TRY IT: Which lines of the entries contain the string "blue"? Please find them and copy them.

========

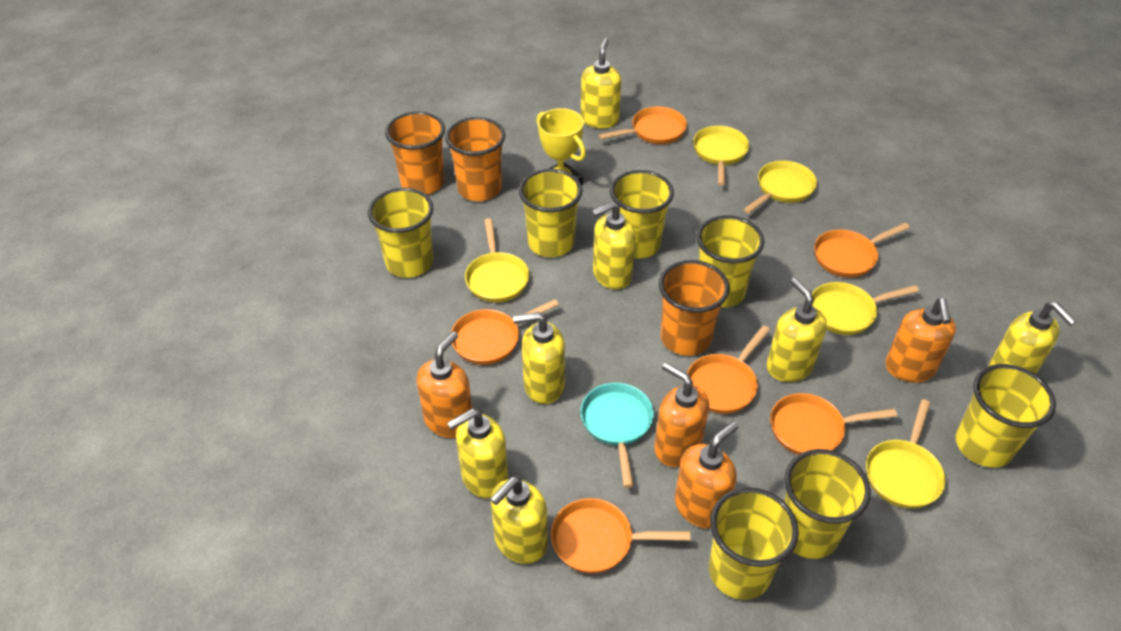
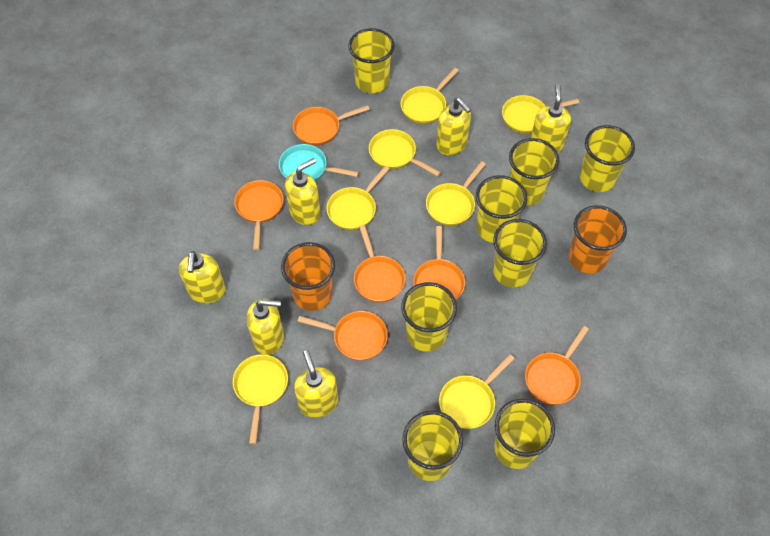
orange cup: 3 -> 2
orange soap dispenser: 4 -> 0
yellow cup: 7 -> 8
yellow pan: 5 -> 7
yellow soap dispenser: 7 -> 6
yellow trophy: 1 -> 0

========

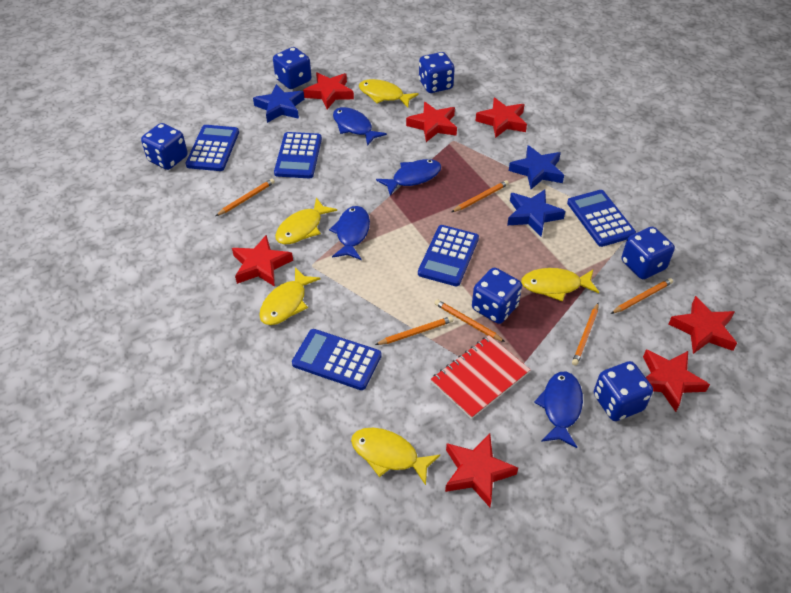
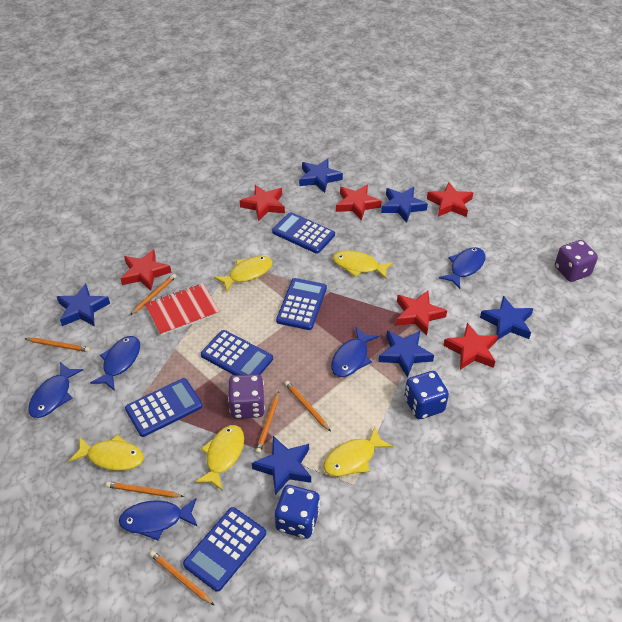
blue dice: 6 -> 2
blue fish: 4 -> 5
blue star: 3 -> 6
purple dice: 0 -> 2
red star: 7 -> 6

========

ANSWER BOX:
blue dice: 6 -> 2
blue fish: 4 -> 5
blue star: 3 -> 6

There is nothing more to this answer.